Exercise:
Could you restate the entries between the line holding "crystal chandelier at upper left is physically" and the line holding "The point (11, 339)", inclusive, swapping every "gold-framed picture" for "framed painting" and leaving the rest unchanged?
>> begin Listed records
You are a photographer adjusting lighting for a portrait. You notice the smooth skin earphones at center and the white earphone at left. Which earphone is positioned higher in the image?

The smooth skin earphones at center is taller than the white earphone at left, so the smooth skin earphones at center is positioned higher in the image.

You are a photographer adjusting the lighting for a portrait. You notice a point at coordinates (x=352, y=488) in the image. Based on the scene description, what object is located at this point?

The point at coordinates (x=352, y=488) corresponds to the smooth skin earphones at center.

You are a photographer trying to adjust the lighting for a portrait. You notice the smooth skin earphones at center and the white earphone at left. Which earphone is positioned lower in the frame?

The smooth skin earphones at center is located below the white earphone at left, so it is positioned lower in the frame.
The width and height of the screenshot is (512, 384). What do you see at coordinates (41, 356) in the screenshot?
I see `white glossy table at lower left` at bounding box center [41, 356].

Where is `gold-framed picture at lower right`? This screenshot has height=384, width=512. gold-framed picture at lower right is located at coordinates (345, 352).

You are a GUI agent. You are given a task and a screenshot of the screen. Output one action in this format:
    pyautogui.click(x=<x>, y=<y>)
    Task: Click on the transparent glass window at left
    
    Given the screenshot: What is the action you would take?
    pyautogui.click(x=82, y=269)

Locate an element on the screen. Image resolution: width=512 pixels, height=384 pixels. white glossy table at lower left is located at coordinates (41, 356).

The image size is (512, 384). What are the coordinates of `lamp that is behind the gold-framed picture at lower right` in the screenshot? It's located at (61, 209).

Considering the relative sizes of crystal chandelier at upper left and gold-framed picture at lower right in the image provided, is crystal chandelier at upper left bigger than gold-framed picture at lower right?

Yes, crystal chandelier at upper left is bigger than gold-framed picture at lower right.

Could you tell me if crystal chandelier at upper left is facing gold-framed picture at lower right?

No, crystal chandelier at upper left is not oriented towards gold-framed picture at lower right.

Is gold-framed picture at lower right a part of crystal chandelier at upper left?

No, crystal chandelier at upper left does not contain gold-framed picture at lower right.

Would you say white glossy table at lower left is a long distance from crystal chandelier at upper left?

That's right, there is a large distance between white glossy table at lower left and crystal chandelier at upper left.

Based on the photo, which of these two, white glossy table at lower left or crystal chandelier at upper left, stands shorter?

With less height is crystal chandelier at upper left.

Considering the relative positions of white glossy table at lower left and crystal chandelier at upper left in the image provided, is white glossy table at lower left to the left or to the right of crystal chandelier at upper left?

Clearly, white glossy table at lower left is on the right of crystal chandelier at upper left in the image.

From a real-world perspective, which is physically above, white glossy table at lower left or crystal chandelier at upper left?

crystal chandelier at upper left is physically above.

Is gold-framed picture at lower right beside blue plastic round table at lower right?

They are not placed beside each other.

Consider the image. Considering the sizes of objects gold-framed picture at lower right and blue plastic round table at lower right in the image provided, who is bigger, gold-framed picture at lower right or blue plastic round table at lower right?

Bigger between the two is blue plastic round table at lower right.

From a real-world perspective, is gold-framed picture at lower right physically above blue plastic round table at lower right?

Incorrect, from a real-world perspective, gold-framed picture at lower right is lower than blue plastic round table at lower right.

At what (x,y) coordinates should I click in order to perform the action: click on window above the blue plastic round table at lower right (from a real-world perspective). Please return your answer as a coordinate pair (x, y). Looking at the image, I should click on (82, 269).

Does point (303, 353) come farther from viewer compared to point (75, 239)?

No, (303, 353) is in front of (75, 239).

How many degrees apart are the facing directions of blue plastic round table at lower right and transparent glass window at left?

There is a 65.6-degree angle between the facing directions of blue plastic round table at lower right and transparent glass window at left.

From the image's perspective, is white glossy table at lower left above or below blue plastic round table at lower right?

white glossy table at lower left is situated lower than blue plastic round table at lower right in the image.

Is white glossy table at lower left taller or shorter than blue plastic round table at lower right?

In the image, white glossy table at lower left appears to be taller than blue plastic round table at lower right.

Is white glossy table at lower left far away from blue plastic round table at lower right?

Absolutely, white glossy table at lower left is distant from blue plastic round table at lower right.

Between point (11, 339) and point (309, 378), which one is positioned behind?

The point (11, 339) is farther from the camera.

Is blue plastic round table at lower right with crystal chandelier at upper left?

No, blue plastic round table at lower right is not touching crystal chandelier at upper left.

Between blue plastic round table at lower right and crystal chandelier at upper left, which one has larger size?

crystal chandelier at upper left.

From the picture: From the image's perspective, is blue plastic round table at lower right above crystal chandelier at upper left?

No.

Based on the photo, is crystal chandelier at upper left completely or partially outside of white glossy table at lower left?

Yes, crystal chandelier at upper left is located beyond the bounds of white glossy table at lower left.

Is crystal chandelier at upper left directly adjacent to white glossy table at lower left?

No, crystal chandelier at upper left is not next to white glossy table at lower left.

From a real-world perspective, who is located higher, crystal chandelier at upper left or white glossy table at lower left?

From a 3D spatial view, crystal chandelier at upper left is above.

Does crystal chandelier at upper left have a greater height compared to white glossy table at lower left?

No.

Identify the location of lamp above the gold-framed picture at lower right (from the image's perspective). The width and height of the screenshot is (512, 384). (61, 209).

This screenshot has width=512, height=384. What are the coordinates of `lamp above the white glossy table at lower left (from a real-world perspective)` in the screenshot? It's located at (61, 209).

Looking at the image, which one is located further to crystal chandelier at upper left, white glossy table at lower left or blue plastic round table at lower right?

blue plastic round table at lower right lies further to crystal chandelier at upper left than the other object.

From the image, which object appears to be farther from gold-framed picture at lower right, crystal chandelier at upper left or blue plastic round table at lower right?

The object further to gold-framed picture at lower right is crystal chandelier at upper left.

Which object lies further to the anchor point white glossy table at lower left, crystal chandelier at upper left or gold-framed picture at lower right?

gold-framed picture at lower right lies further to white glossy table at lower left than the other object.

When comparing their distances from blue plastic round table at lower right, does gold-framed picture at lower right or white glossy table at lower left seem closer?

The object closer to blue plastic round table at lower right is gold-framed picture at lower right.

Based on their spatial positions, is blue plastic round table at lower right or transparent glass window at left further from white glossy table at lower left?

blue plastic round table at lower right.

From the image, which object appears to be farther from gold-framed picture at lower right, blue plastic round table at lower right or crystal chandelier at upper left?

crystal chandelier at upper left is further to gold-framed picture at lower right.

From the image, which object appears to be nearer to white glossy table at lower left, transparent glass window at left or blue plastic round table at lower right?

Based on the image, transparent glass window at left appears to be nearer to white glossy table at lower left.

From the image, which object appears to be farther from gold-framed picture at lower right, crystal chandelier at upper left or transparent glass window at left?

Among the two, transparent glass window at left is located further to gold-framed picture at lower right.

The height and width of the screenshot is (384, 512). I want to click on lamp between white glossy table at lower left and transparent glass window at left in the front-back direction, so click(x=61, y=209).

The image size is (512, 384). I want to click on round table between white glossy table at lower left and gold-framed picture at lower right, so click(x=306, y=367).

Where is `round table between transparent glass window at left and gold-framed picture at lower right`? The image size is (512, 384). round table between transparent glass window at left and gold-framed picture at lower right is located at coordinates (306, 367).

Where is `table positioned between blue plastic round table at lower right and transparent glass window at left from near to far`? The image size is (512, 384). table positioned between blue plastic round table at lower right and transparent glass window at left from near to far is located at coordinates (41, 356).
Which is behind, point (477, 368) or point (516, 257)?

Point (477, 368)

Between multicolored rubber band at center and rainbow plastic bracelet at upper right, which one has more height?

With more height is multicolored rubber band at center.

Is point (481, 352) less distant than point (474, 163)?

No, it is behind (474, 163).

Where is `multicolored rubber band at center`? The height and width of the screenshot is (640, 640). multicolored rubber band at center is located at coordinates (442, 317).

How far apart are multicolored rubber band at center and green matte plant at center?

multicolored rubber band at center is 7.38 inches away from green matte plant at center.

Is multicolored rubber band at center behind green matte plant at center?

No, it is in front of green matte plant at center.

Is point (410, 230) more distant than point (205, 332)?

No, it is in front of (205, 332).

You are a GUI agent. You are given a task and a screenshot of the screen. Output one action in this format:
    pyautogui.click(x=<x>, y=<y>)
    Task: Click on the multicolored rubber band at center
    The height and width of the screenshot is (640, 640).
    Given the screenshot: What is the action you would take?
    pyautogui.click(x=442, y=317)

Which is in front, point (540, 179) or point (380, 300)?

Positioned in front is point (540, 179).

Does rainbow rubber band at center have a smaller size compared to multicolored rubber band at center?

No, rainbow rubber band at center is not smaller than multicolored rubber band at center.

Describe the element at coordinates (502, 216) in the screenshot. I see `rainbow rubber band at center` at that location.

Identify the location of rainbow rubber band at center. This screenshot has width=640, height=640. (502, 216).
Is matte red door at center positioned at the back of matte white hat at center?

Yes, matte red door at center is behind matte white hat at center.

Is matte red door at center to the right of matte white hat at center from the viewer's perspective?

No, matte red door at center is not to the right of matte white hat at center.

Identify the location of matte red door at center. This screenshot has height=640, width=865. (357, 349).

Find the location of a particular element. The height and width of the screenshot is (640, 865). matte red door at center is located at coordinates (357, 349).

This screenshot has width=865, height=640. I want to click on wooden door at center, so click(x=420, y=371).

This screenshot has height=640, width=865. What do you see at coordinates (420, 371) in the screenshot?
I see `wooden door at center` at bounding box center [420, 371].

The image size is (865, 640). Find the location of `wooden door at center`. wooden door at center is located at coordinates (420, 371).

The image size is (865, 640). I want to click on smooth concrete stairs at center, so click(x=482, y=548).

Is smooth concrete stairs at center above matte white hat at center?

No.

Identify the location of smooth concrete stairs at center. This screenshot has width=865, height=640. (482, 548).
>> end Listed records
Exercise result:
crystal chandelier at upper left is physically above.

Is framed painting at lower right beside blue plastic round table at lower right?

They are not placed beside each other.

Consider the image. Considering the sizes of objects framed painting at lower right and blue plastic round table at lower right in the image provided, who is bigger, framed painting at lower right or blue plastic round table at lower right?

Bigger between the two is blue plastic round table at lower right.

From a real-world perspective, is framed painting at lower right physically above blue plastic round table at lower right?

Incorrect, from a real-world perspective, framed painting at lower right is lower than blue plastic round table at lower right.

At what (x,y) coordinates should I click in order to perform the action: click on window above the blue plastic round table at lower right (from a real-world perspective). Please return your answer as a coordinate pair (x, y). Looking at the image, I should click on (82, 269).

Does point (303, 353) come farther from viewer compared to point (75, 239)?

No, (303, 353) is in front of (75, 239).

How many degrees apart are the facing directions of blue plastic round table at lower right and transparent glass window at left?

There is a 65.6-degree angle between the facing directions of blue plastic round table at lower right and transparent glass window at left.

From the image's perspective, is white glossy table at lower left above or below blue plastic round table at lower right?

white glossy table at lower left is situated lower than blue plastic round table at lower right in the image.

Is white glossy table at lower left taller or shorter than blue plastic round table at lower right?

In the image, white glossy table at lower left appears to be taller than blue plastic round table at lower right.

Is white glossy table at lower left far away from blue plastic round table at lower right?

Absolutely, white glossy table at lower left is distant from blue plastic round table at lower right.

Between point (11, 339) and point (309, 378), which one is positioned behind?

The point (11, 339) is farther from the camera.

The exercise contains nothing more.